Aim of the task
Nothing should appear in the answer except the lines below from the line containing "TOF3 pin SCL: 2 -> 16" through the line containing "TOF3 pin XSHUT: 15 -> 16", copied exactly, with pictures left out.

[[ Information supplied, beginning ]]

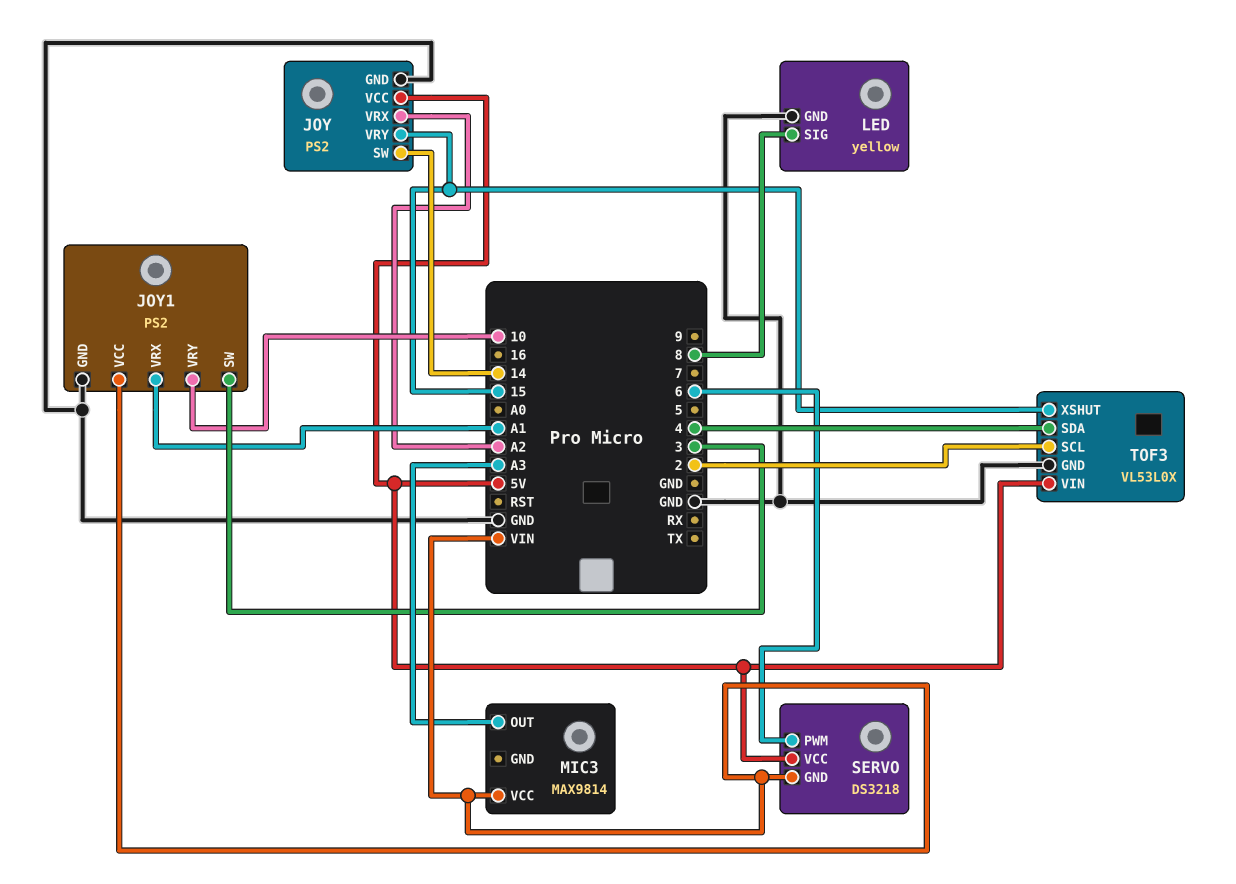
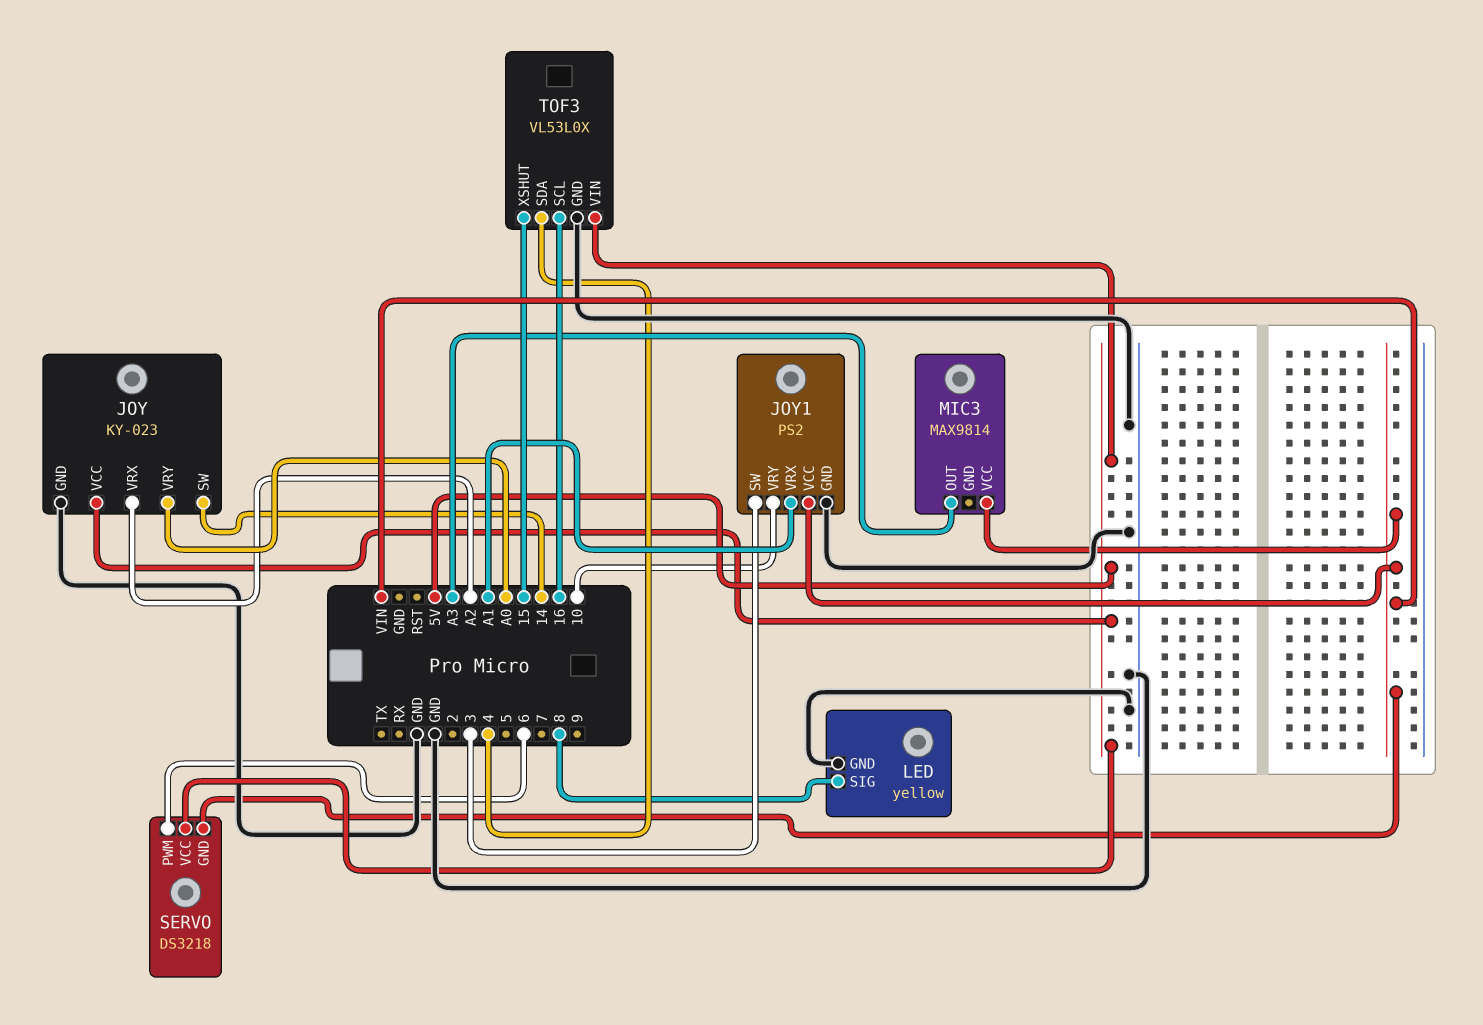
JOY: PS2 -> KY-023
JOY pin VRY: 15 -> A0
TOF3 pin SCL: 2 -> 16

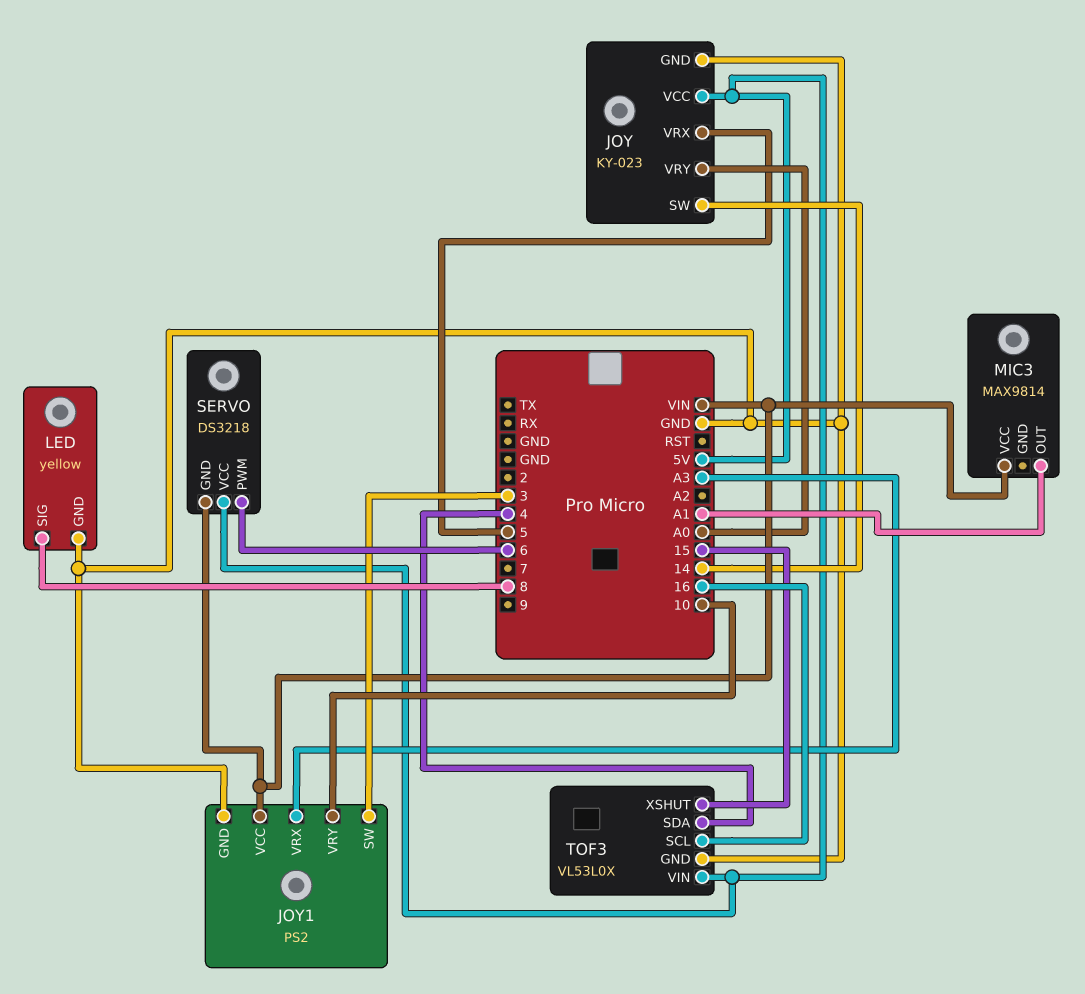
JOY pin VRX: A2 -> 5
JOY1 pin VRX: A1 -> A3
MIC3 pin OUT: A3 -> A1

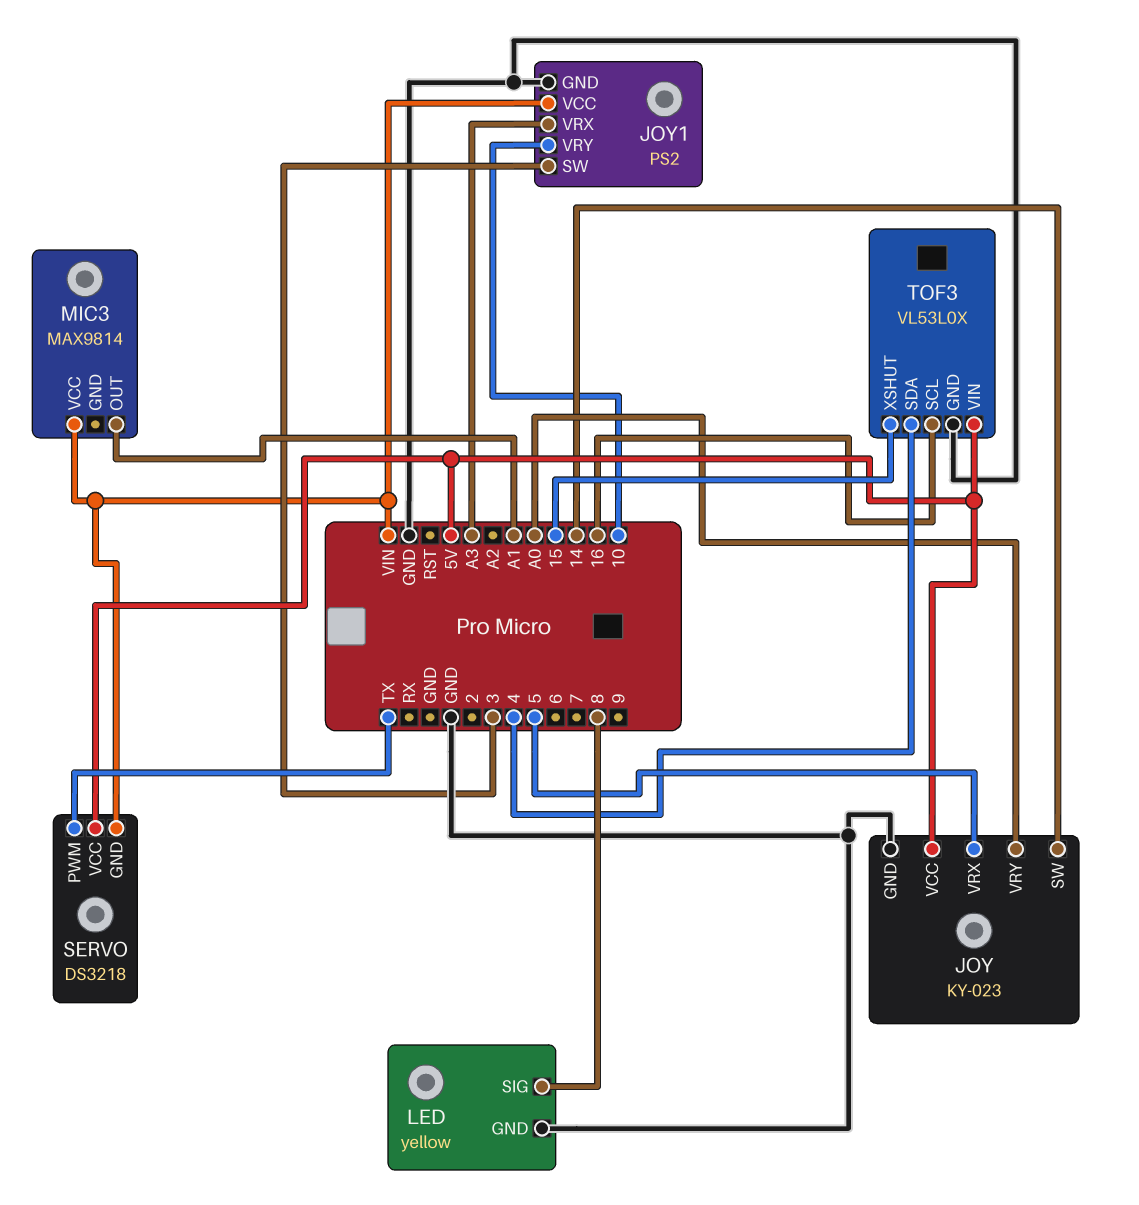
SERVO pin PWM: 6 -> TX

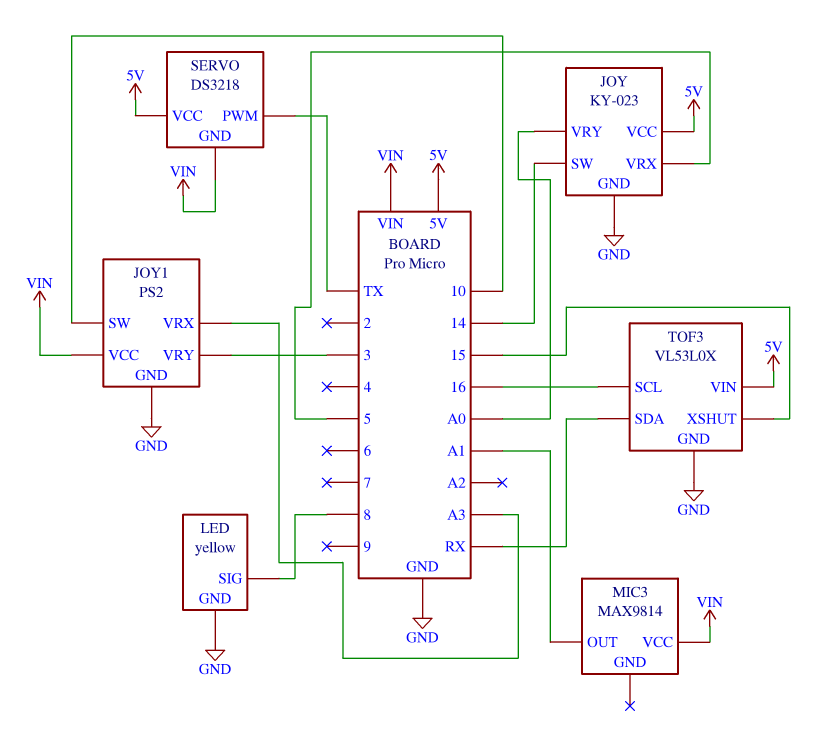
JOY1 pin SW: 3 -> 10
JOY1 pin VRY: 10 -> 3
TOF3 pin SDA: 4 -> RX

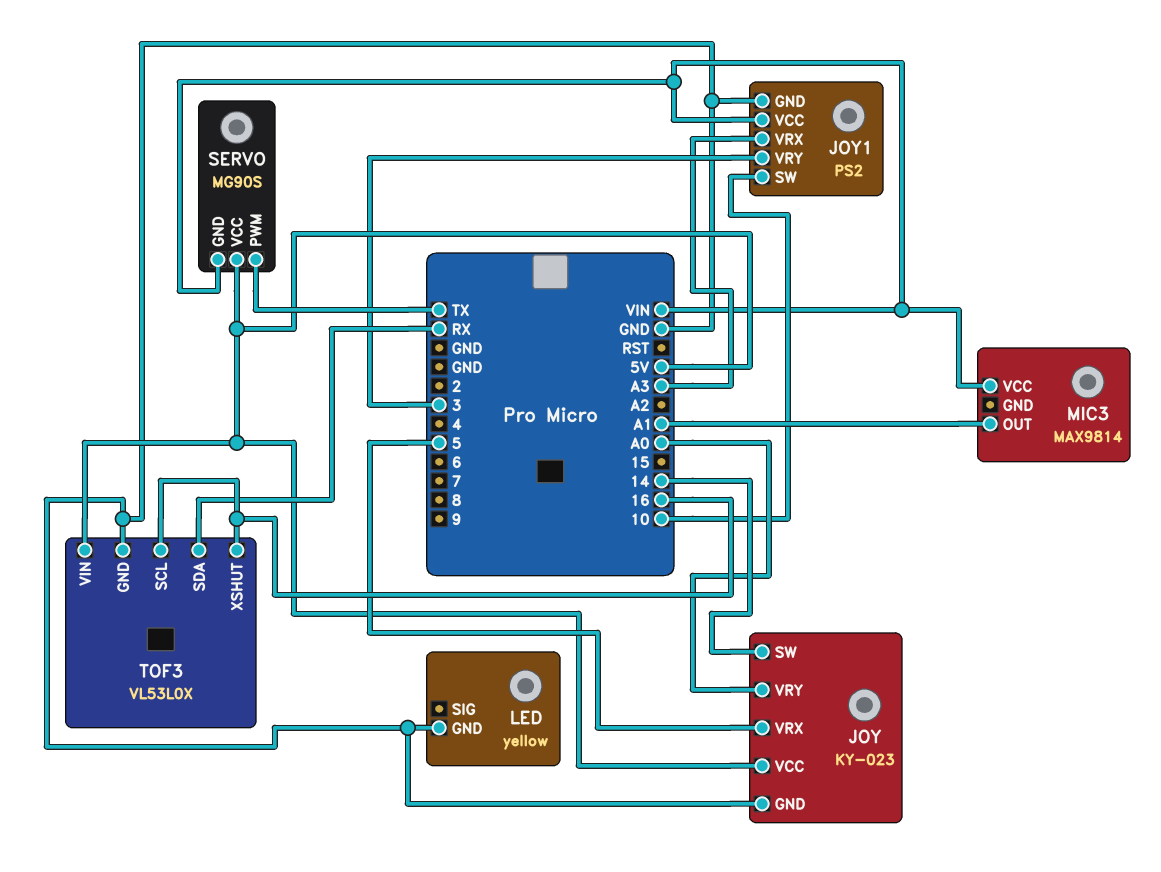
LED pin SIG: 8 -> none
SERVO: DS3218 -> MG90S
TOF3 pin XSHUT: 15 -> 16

[[ Information supplied, end ]]
[[ Information supplied, beginning ]]

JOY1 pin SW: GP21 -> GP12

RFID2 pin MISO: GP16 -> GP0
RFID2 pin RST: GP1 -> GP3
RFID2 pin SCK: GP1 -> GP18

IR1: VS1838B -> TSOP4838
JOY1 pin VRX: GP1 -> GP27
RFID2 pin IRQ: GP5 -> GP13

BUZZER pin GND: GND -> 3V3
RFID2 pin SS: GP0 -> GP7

[[ Information supplied, end ]]
[[ Information supplied, beginning ]]

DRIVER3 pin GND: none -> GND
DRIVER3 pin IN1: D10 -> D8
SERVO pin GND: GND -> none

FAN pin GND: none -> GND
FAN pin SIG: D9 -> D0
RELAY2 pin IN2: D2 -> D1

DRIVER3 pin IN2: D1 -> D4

[[ Information supplied, end ]]

The completed task
TOF3 pin SCL: 2 -> 16

JOY pin VRX: A2 -> 5
JOY1 pin VRX: A1 -> A3
MIC3 pin OUT: A3 -> A1

SERVO pin PWM: 6 -> TX

JOY1 pin SW: 3 -> 10
JOY1 pin VRY: 10 -> 3
TOF3 pin SDA: 4 -> RX

LED pin SIG: 8 -> none
SERVO: DS3218 -> MG90S
TOF3 pin XSHUT: 15 -> 16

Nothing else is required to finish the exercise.